_Prompt_. As the answer, give every line of the records that includes the word "brown".

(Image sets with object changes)
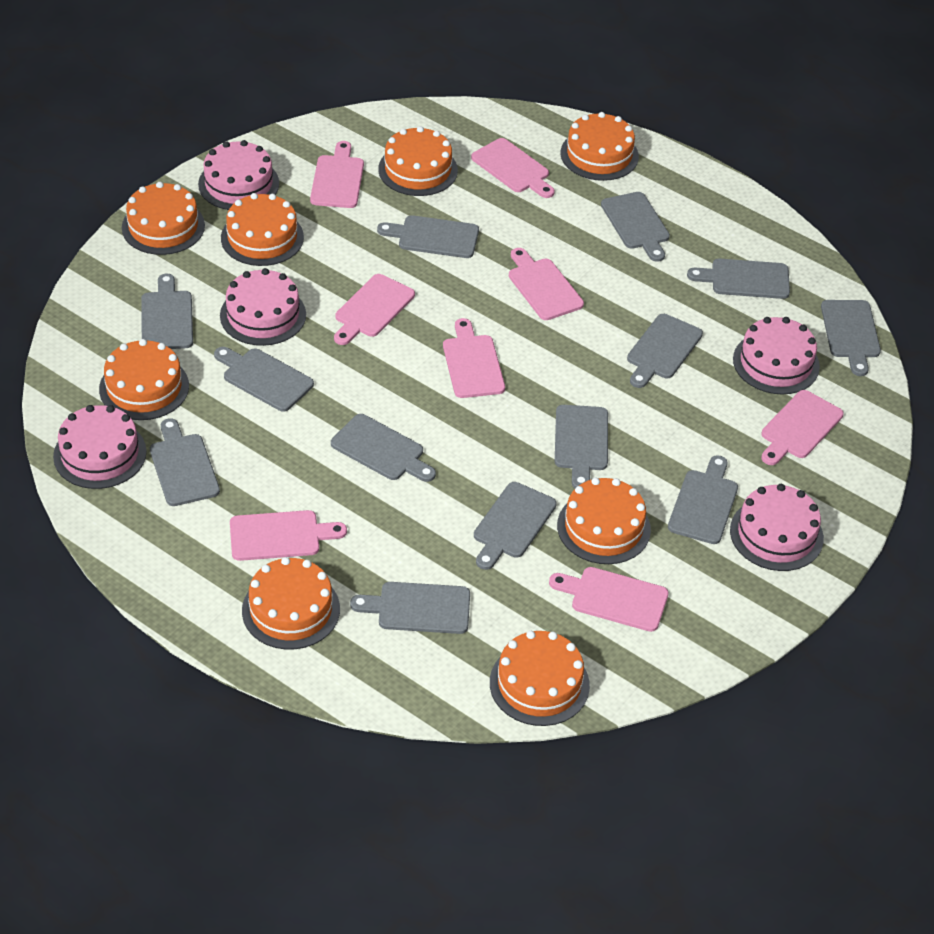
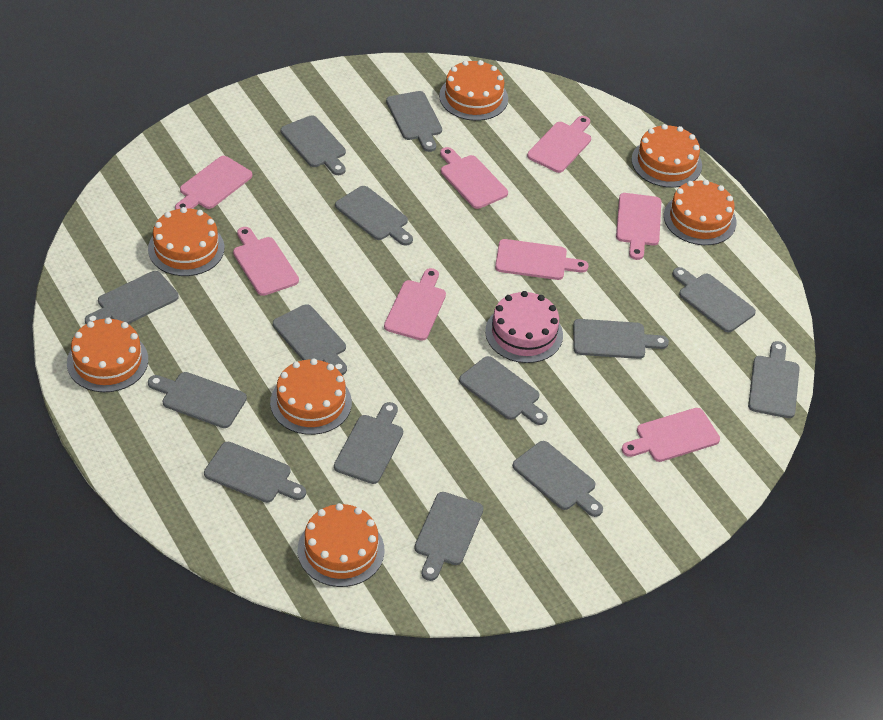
grey cutting board: 13 -> 14
orange cake: 8 -> 7
pink cake: 5 -> 1

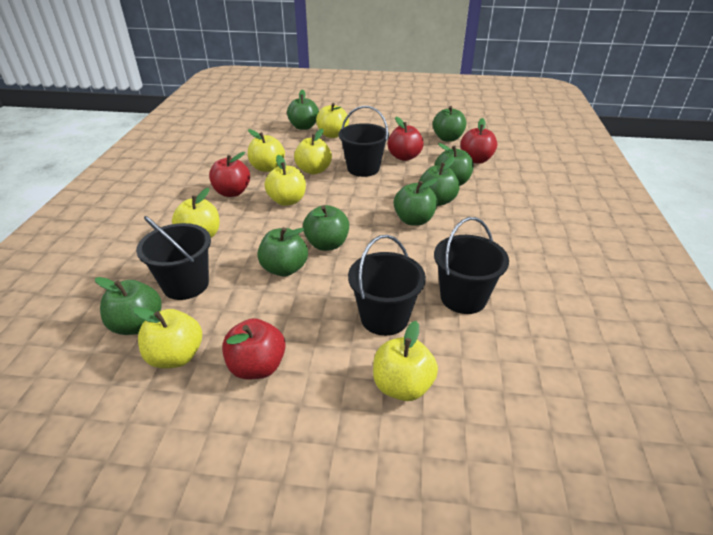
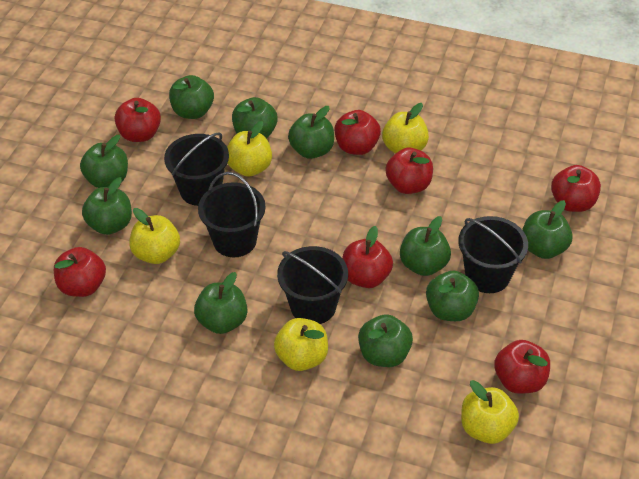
green apple: 8 -> 10
red apple: 4 -> 7
yellow apple: 7 -> 5

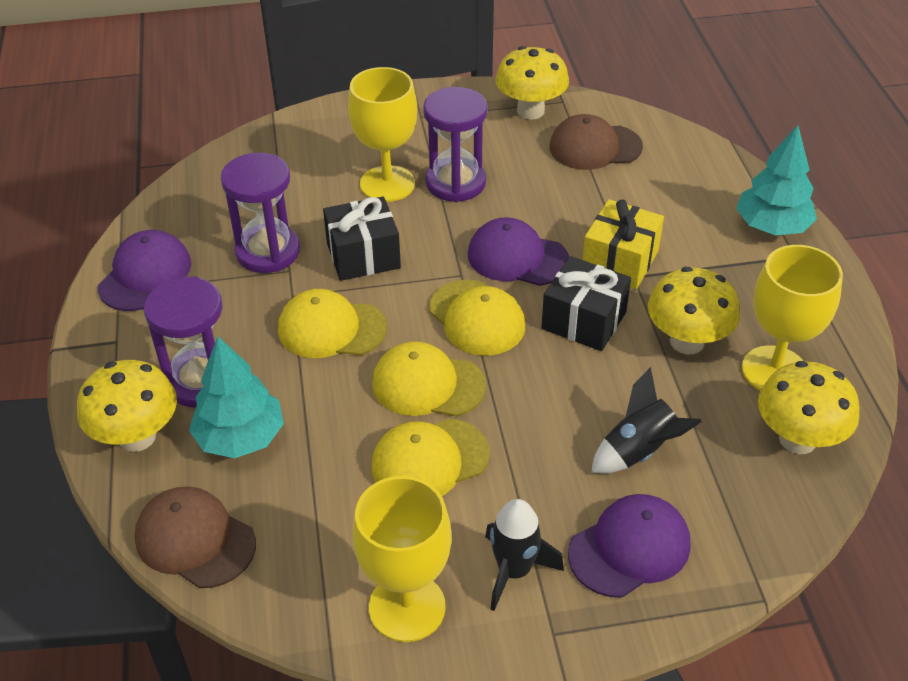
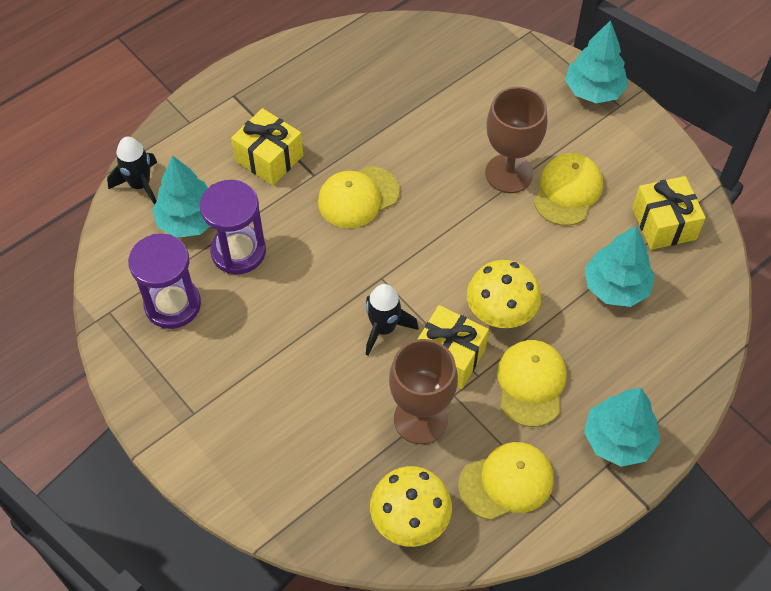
black gift: 2 -> 0
brown cap: 2 -> 0
brown goblet: 0 -> 2
purple cap: 3 -> 0
purple hourglass: 3 -> 2
turquoise tree: 2 -> 4
yellow gift: 1 -> 3
yellow goblet: 3 -> 0
yellow mushroom: 4 -> 2

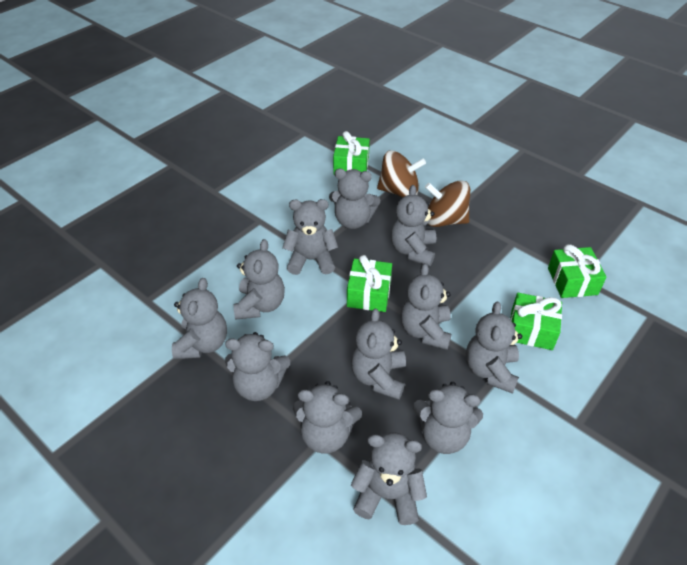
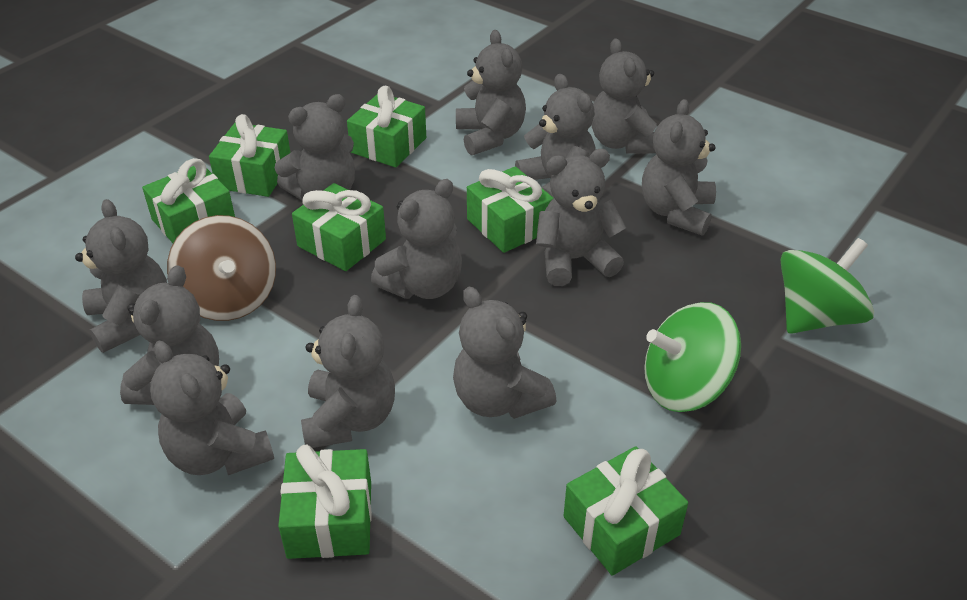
brown spinning top: 2 -> 1
green gift: 4 -> 7
green spinning top: 0 -> 2

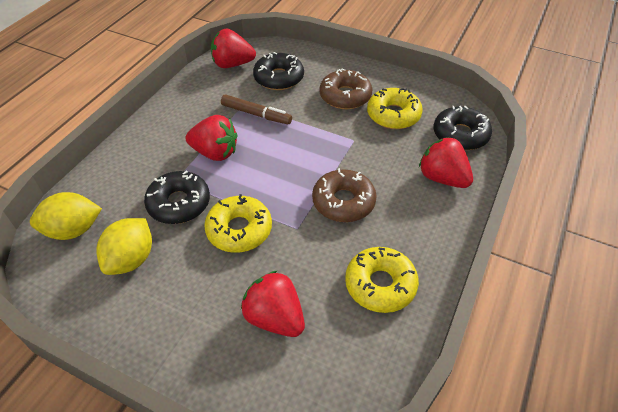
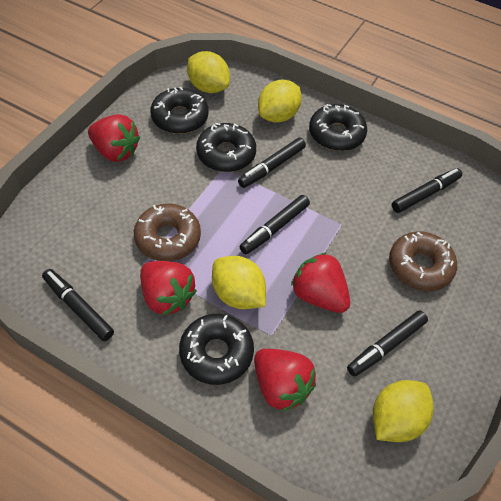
black donut: 3 -> 4
black marker: 0 -> 5
brown marker: 1 -> 0
yellow donut: 3 -> 0
yellow lemon: 2 -> 4

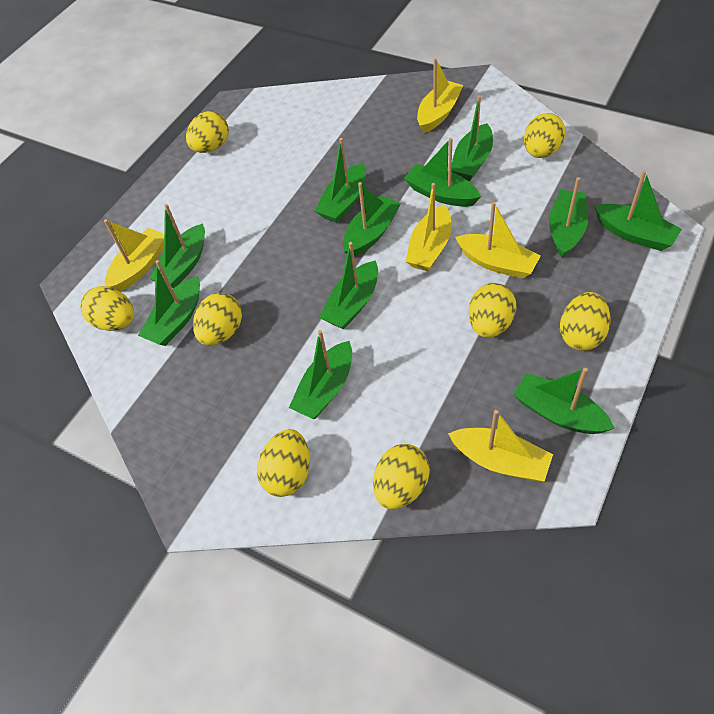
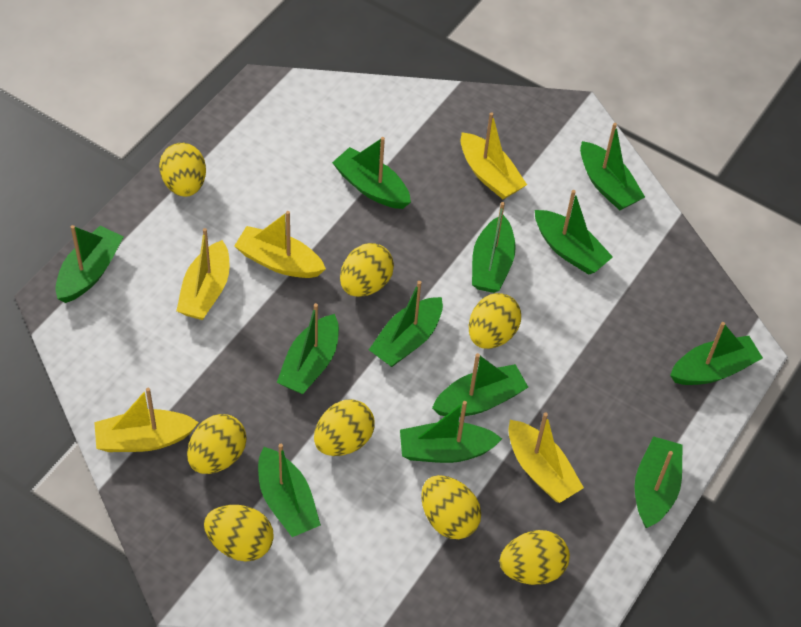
green boat: 11 -> 12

_Problem solution_.
brown cap: 2 -> 0
brown goblet: 0 -> 2
brown spinning top: 2 -> 1
brown marker: 1 -> 0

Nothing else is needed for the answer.